Aim of the task: Every line in the data below that includes "lime" belongs in the answer, copied as it stands.

Material for the task:

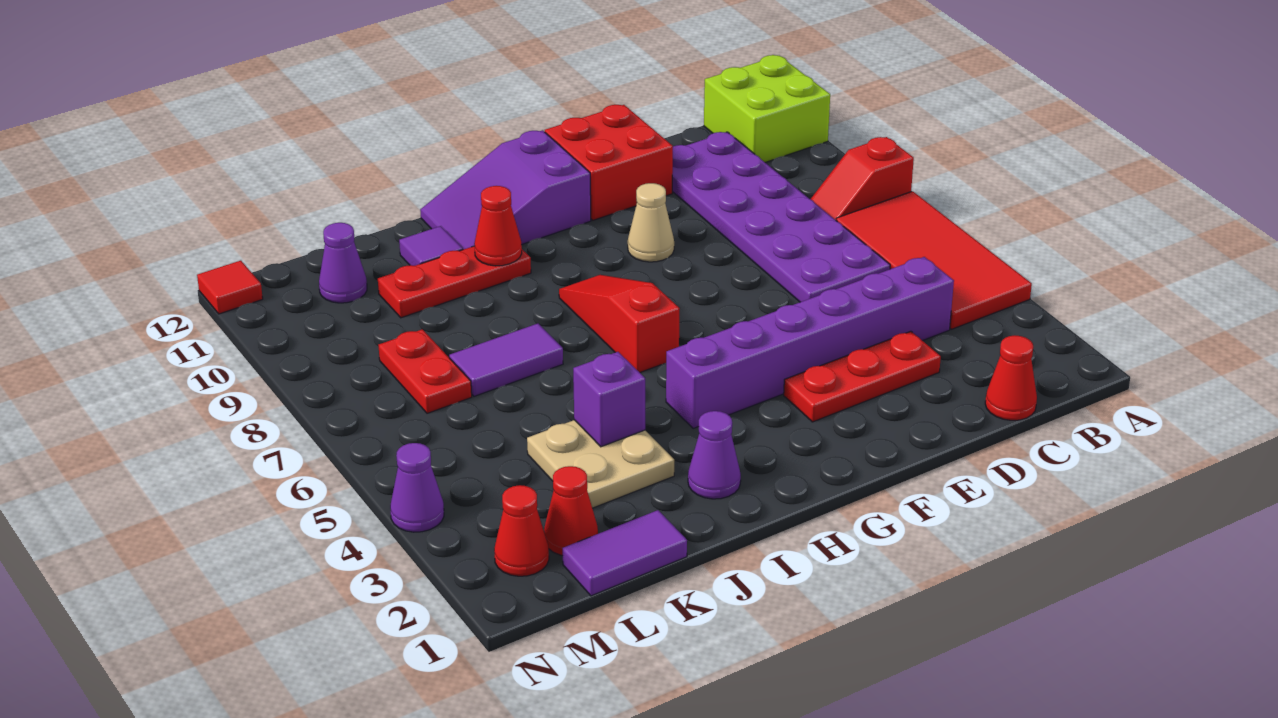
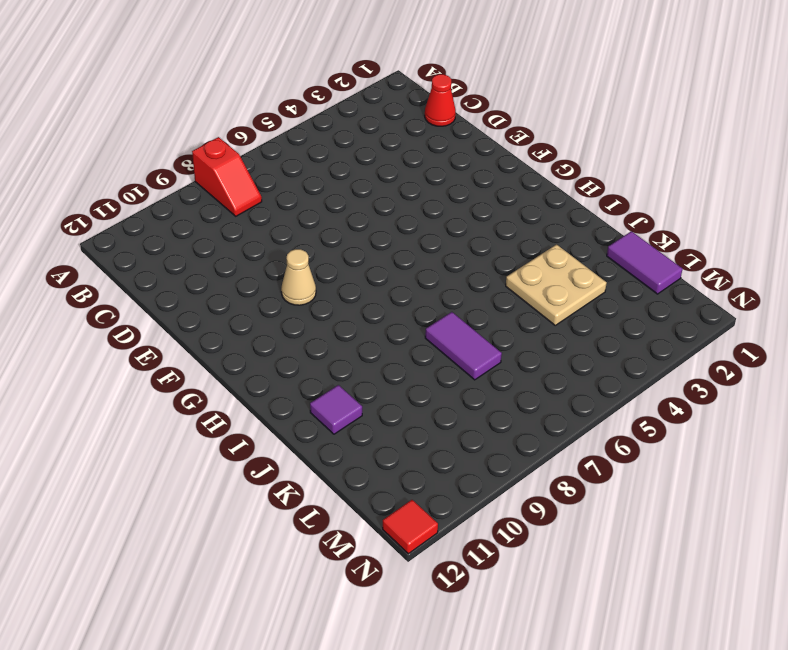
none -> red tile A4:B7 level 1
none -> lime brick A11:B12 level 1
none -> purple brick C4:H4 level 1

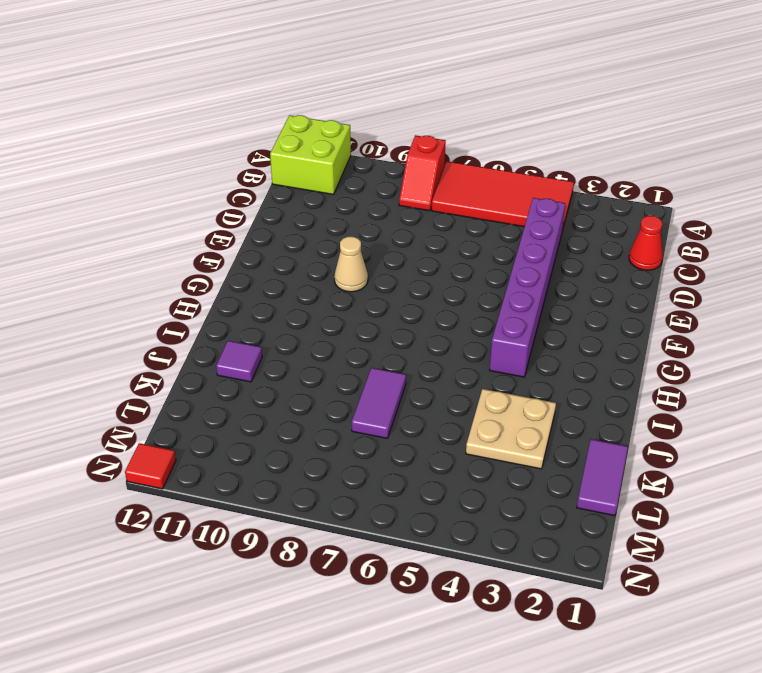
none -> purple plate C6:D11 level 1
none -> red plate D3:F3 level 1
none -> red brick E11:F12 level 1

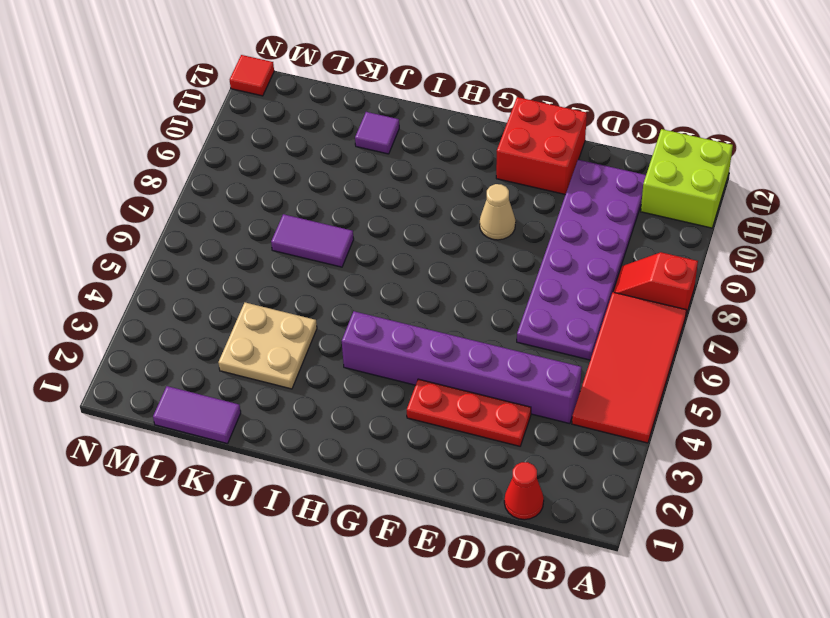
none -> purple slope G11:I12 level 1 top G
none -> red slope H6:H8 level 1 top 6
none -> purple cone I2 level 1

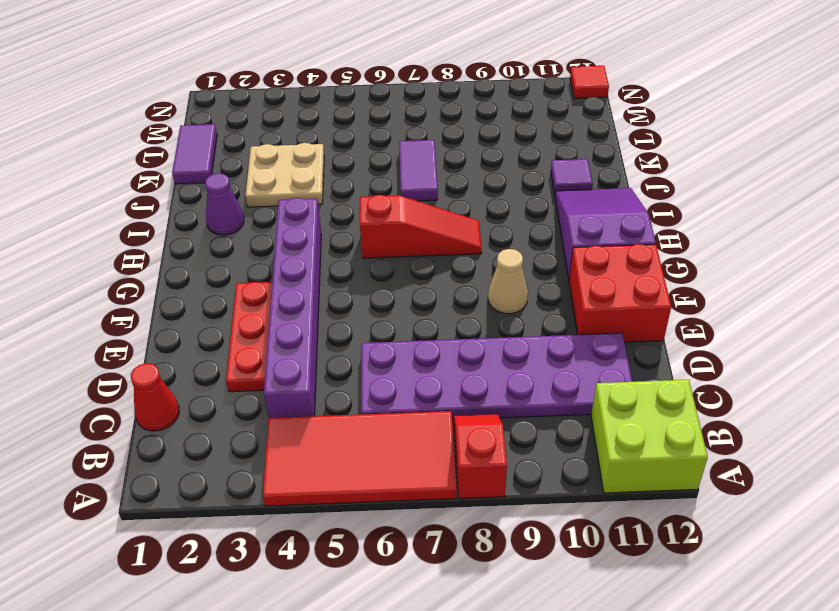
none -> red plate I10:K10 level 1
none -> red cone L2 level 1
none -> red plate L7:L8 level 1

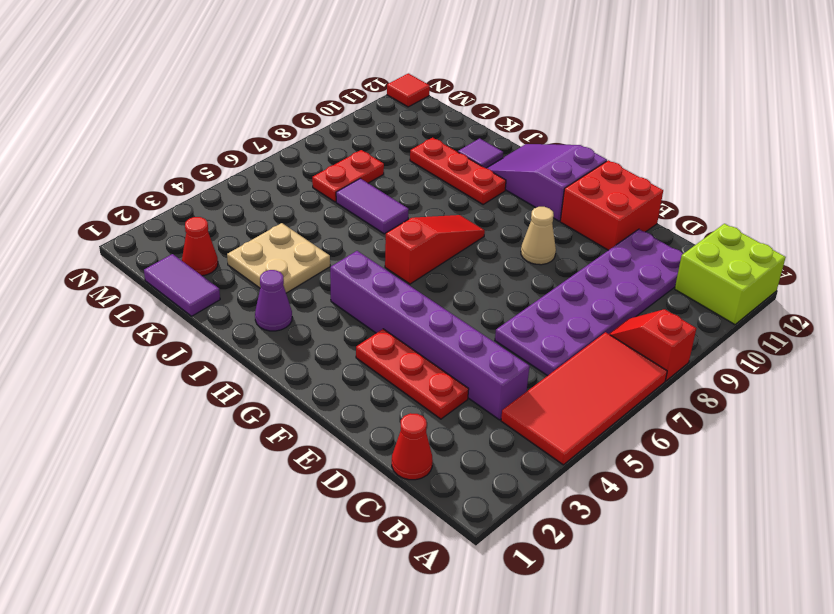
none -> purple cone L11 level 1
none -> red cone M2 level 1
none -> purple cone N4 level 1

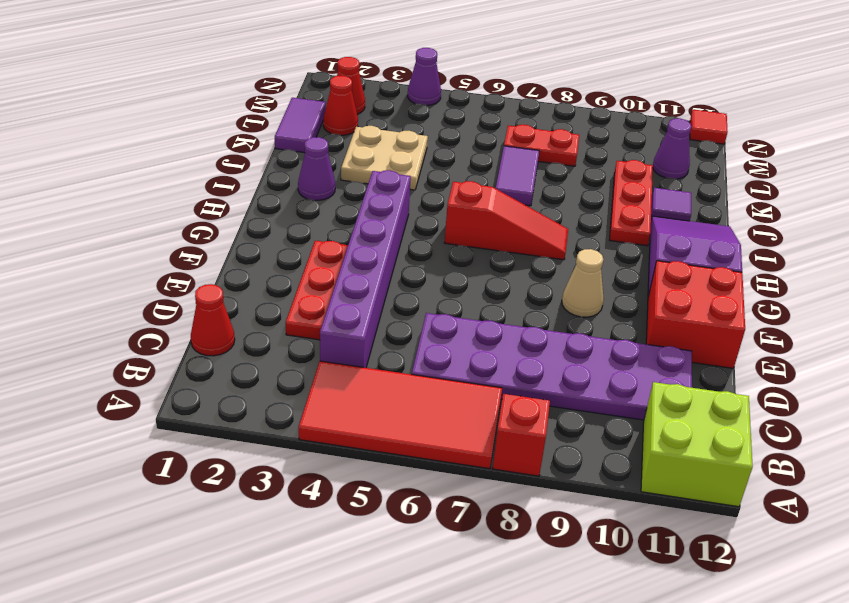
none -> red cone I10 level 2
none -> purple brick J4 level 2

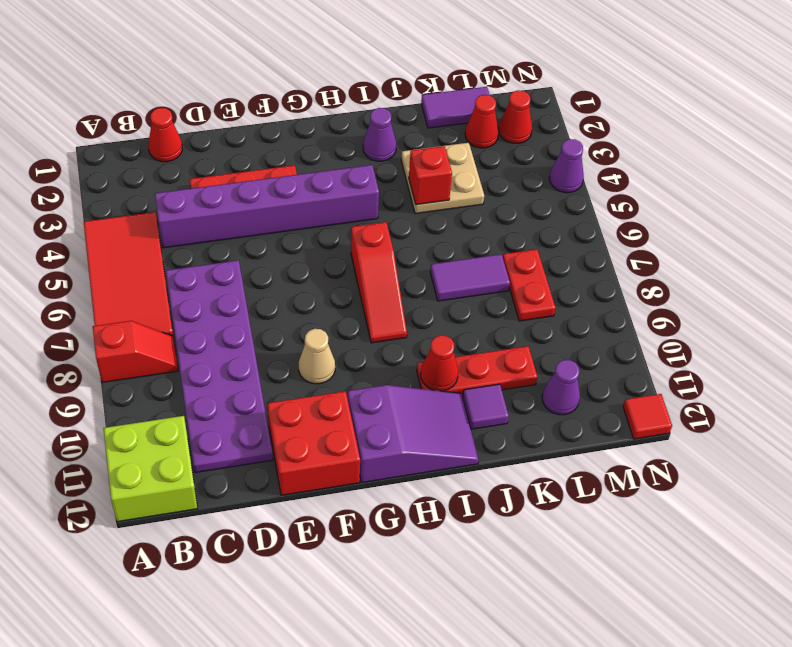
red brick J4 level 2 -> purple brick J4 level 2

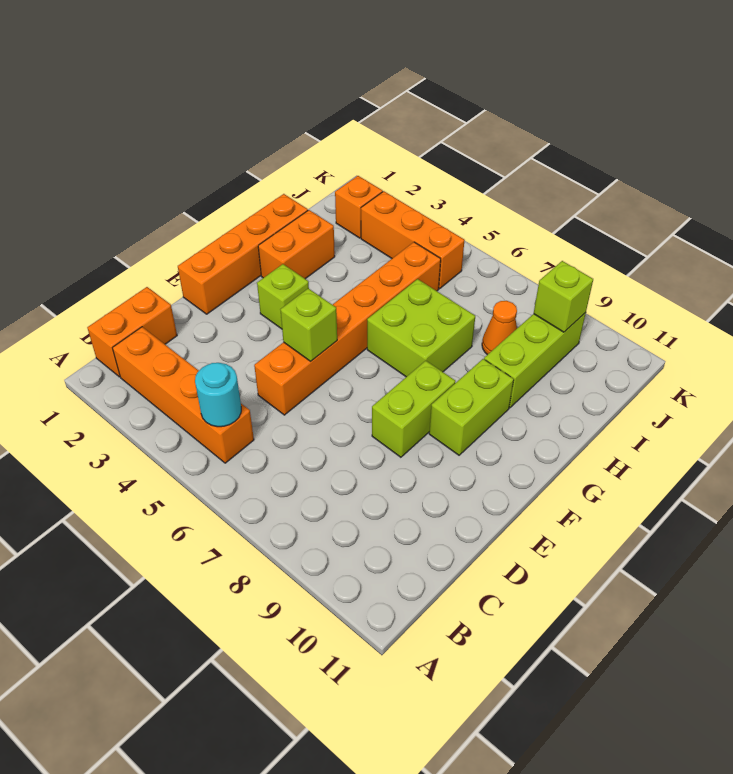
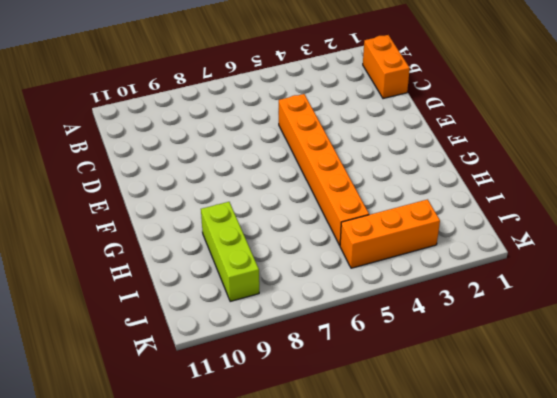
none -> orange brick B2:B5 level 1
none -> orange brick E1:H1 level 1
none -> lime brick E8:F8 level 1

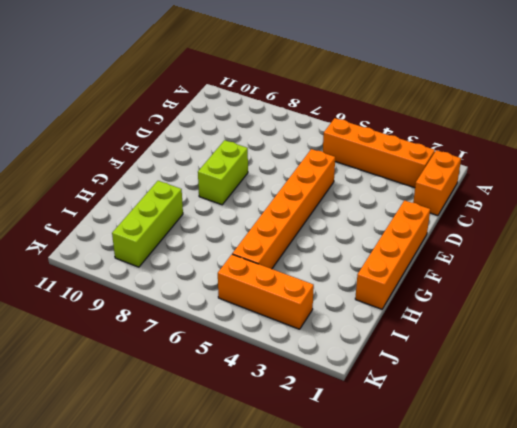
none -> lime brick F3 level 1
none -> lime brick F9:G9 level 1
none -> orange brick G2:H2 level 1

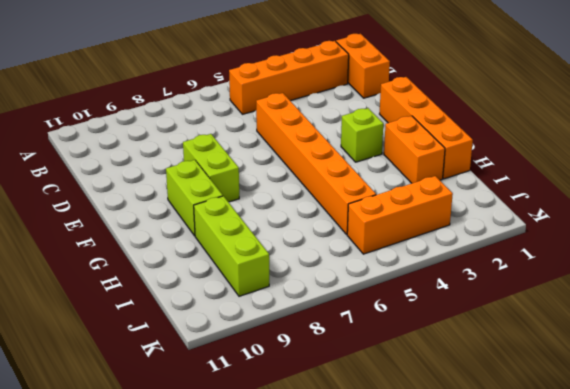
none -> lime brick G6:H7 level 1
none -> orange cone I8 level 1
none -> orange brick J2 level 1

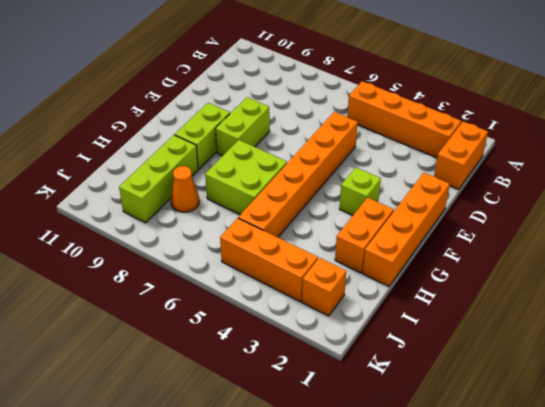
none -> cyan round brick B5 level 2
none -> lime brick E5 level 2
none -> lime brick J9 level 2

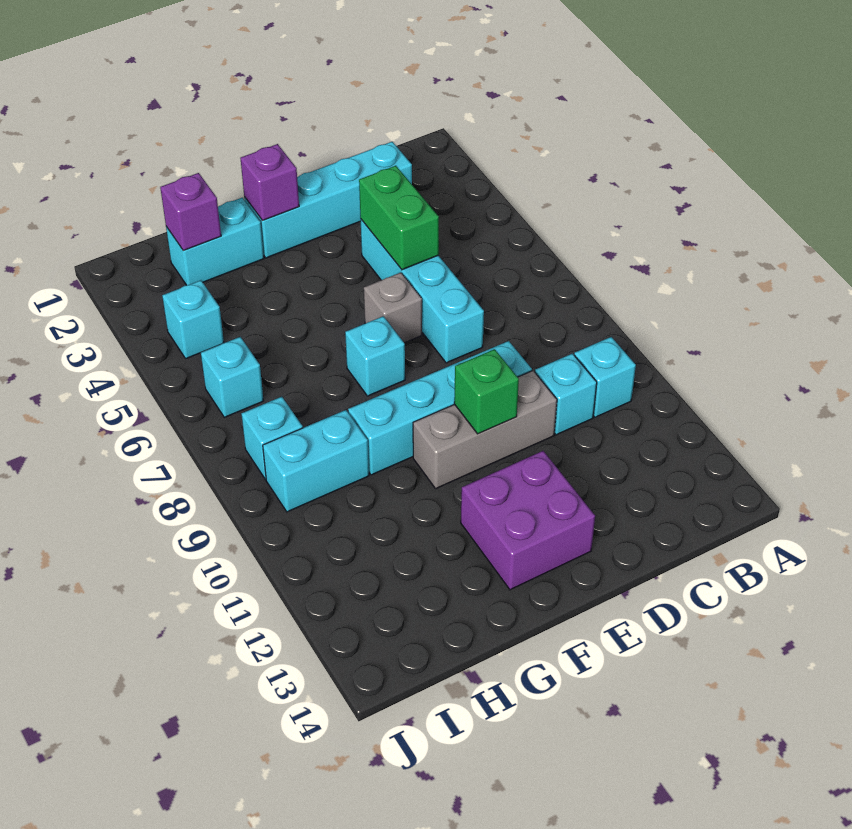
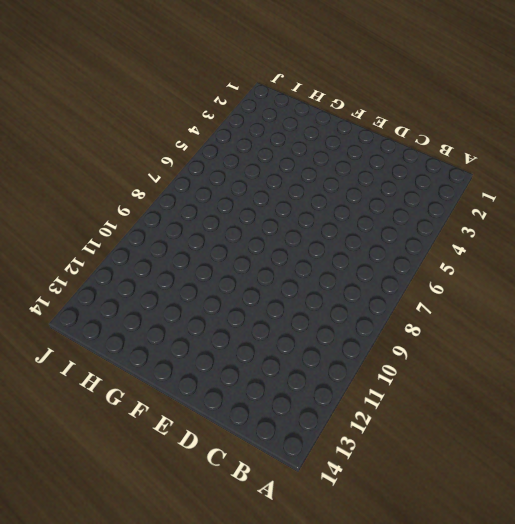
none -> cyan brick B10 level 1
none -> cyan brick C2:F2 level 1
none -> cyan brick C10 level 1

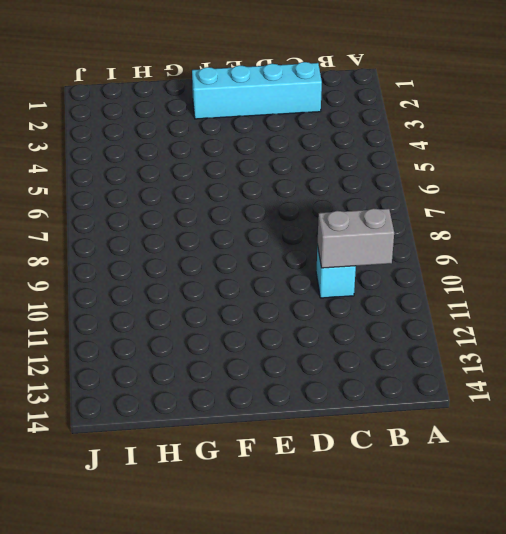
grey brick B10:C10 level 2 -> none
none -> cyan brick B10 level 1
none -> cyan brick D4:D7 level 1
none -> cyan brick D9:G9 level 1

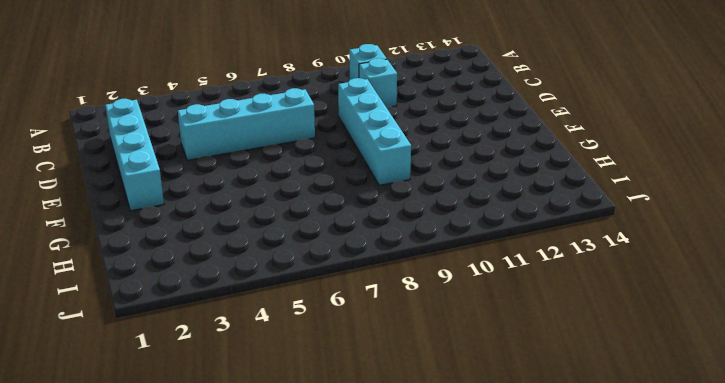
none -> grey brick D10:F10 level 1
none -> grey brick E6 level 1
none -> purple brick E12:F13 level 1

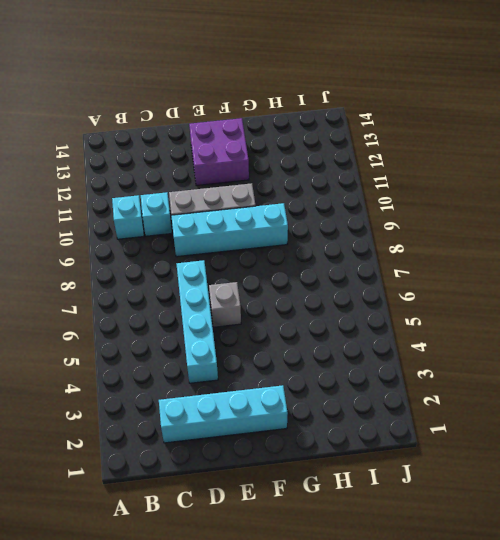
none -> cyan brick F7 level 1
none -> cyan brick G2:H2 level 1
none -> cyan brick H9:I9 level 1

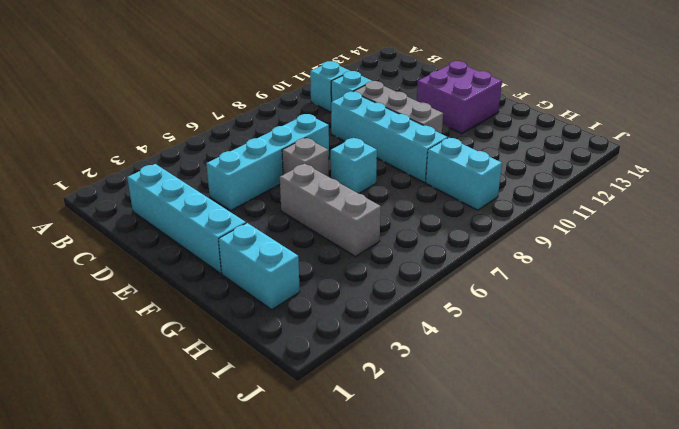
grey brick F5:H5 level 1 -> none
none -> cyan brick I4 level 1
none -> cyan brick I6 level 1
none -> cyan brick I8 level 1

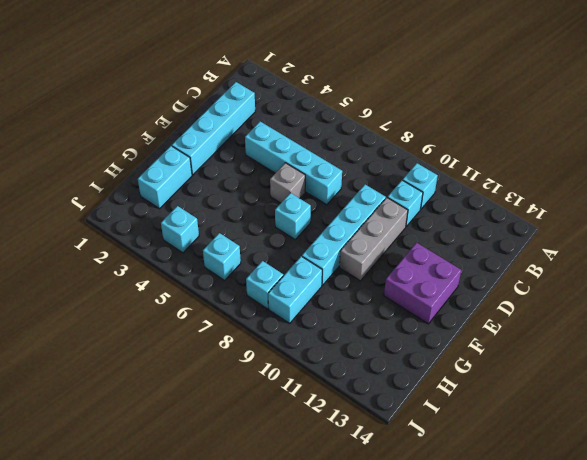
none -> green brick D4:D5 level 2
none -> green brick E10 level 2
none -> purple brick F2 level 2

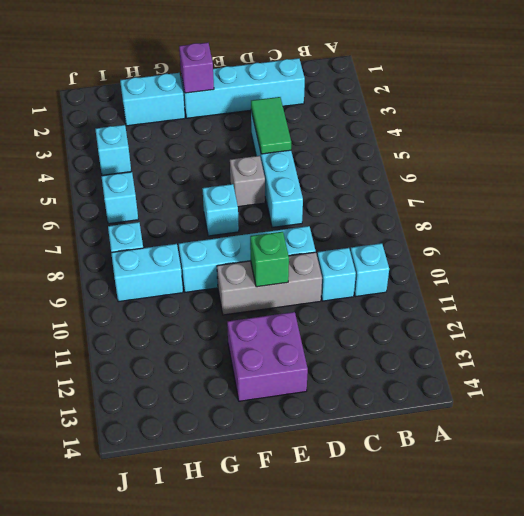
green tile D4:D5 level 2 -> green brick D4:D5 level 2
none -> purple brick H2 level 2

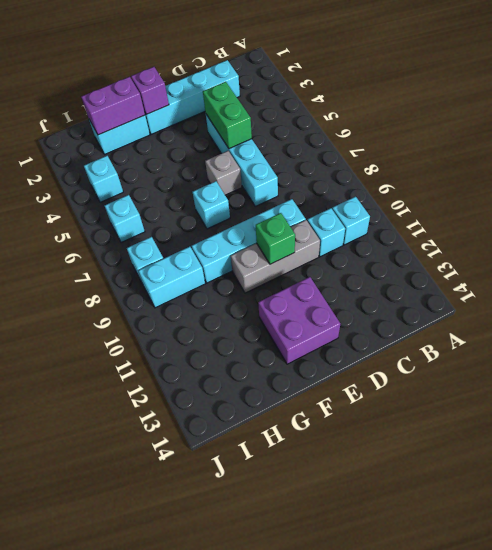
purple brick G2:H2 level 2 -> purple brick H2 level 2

Written answer:
none -> lime brick A11:B12 level 1
none -> lime brick E8:F8 level 1
none -> lime brick F3 level 1
none -> lime brick F9:G9 level 1
none -> lime brick G6:H7 level 1
none -> lime brick E5 level 2
none -> lime brick J9 level 2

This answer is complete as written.